• [Exercise aim]: Work through the entries below and show every line in which "left" is found.

BEGIN Materials provided

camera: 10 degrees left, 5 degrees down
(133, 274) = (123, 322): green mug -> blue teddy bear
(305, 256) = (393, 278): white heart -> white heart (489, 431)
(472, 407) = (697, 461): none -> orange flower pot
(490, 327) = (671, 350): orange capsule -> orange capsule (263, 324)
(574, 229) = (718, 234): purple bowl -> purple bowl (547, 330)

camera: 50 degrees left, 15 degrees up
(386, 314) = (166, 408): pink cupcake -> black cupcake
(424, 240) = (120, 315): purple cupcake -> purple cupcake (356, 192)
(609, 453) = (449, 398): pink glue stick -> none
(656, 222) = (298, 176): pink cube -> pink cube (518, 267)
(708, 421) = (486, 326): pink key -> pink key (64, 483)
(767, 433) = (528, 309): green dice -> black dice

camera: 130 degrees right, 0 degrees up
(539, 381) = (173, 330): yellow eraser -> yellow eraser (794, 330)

END Materials provided

• [Output of the exercise]:
camera: 10 degrees left, 5 degrees down
camera: 50 degrees left, 15 degrees up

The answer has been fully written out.